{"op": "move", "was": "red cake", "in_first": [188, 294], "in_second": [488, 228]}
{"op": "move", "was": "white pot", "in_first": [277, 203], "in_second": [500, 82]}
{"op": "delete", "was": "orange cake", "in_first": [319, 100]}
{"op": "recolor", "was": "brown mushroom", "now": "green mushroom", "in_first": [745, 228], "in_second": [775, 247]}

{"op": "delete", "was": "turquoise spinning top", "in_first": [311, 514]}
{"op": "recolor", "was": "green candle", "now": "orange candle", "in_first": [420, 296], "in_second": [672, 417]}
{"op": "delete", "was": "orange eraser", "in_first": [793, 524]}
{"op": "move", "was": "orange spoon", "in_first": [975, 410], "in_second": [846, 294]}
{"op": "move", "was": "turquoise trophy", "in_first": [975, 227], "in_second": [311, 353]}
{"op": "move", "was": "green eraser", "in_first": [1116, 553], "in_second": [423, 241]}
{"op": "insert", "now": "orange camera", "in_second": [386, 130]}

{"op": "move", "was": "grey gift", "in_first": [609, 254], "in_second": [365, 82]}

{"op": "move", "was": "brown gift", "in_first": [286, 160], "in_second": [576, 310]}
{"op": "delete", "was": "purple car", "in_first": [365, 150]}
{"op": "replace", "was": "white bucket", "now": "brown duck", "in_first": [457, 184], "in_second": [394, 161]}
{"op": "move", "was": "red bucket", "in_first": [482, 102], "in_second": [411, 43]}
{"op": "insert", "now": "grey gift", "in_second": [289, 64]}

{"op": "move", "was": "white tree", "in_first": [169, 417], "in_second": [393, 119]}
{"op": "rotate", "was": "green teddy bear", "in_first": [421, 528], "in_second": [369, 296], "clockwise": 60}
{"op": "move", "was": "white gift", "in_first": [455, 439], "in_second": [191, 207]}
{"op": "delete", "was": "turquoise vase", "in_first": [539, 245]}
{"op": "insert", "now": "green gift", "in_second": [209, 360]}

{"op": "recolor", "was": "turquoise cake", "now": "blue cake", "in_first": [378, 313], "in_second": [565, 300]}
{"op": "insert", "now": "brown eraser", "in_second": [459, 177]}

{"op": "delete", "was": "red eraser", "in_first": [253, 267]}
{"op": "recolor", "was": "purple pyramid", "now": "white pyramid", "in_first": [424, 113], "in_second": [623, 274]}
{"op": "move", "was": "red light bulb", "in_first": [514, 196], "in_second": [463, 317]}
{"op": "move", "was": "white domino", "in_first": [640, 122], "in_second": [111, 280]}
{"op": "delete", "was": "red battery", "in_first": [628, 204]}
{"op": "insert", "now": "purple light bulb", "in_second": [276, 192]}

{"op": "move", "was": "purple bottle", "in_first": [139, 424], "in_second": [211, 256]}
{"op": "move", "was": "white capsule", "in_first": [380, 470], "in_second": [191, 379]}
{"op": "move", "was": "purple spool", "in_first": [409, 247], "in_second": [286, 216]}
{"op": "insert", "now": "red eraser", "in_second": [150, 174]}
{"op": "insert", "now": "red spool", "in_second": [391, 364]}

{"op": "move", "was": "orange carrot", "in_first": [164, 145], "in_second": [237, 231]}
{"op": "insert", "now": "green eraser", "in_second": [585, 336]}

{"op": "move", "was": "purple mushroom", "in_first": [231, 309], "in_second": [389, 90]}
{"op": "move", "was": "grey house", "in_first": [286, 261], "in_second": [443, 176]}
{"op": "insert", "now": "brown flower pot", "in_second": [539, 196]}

» **TASK DIRECTIONS**: An exact repetition of all the records above is required.

» **YOUR RESPONSE**:
{"op": "move", "was": "red cake", "in_first": [188, 294], "in_second": [488, 228]}
{"op": "move", "was": "white pot", "in_first": [277, 203], "in_second": [500, 82]}
{"op": "delete", "was": "orange cake", "in_first": [319, 100]}
{"op": "recolor", "was": "brown mushroom", "now": "green mushroom", "in_first": [745, 228], "in_second": [775, 247]}

{"op": "delete", "was": "turquoise spinning top", "in_first": [311, 514]}
{"op": "recolor", "was": "green candle", "now": "orange candle", "in_first": [420, 296], "in_second": [672, 417]}
{"op": "delete", "was": "orange eraser", "in_first": [793, 524]}
{"op": "move", "was": "orange spoon", "in_first": [975, 410], "in_second": [846, 294]}
{"op": "move", "was": "turquoise trophy", "in_first": [975, 227], "in_second": [311, 353]}
{"op": "move", "was": "green eraser", "in_first": [1116, 553], "in_second": [423, 241]}
{"op": "insert", "now": "orange camera", "in_second": [386, 130]}

{"op": "move", "was": "grey gift", "in_first": [609, 254], "in_second": [365, 82]}

{"op": "move", "was": "brown gift", "in_first": [286, 160], "in_second": [576, 310]}
{"op": "delete", "was": "purple car", "in_first": [365, 150]}
{"op": "replace", "was": "white bucket", "now": "brown duck", "in_first": [457, 184], "in_second": [394, 161]}
{"op": "move", "was": "red bucket", "in_first": [482, 102], "in_second": [411, 43]}
{"op": "insert", "now": "grey gift", "in_second": [289, 64]}

{"op": "move", "was": "white tree", "in_first": [169, 417], "in_second": [393, 119]}
{"op": "rotate", "was": "green teddy bear", "in_first": [421, 528], "in_second": [369, 296], "clockwise": 60}
{"op": "move", "was": "white gift", "in_first": [455, 439], "in_second": [191, 207]}
{"op": "delete", "was": "turquoise vase", "in_first": [539, 245]}
{"op": "insert", "now": "green gift", "in_second": [209, 360]}

{"op": "recolor", "was": "turquoise cake", "now": "blue cake", "in_first": [378, 313], "in_second": [565, 300]}
{"op": "insert", "now": "brown eraser", "in_second": [459, 177]}

{"op": "delete", "was": "red eraser", "in_first": [253, 267]}
{"op": "recolor", "was": "purple pyramid", "now": "white pyramid", "in_first": [424, 113], "in_second": [623, 274]}
{"op": "move", "was": "red light bulb", "in_first": [514, 196], "in_second": [463, 317]}
{"op": "move", "was": "white domino", "in_first": [640, 122], "in_second": [111, 280]}
{"op": "delete", "was": "red battery", "in_first": [628, 204]}
{"op": "insert", "now": "purple light bulb", "in_second": [276, 192]}

{"op": "move", "was": "purple bottle", "in_first": [139, 424], "in_second": [211, 256]}
{"op": "move", "was": "white capsule", "in_first": [380, 470], "in_second": [191, 379]}
{"op": "move", "was": "purple spool", "in_first": [409, 247], "in_second": [286, 216]}
{"op": "insert", "now": "red eraser", "in_second": [150, 174]}
{"op": "insert", "now": "red spool", "in_second": [391, 364]}

{"op": "move", "was": "orange carrot", "in_first": [164, 145], "in_second": [237, 231]}
{"op": "insert", "now": "green eraser", "in_second": [585, 336]}

{"op": "move", "was": "purple mushroom", "in_first": [231, 309], "in_second": [389, 90]}
{"op": "move", "was": "grey house", "in_first": [286, 261], "in_second": [443, 176]}
{"op": "insert", "now": "brown flower pot", "in_second": [539, 196]}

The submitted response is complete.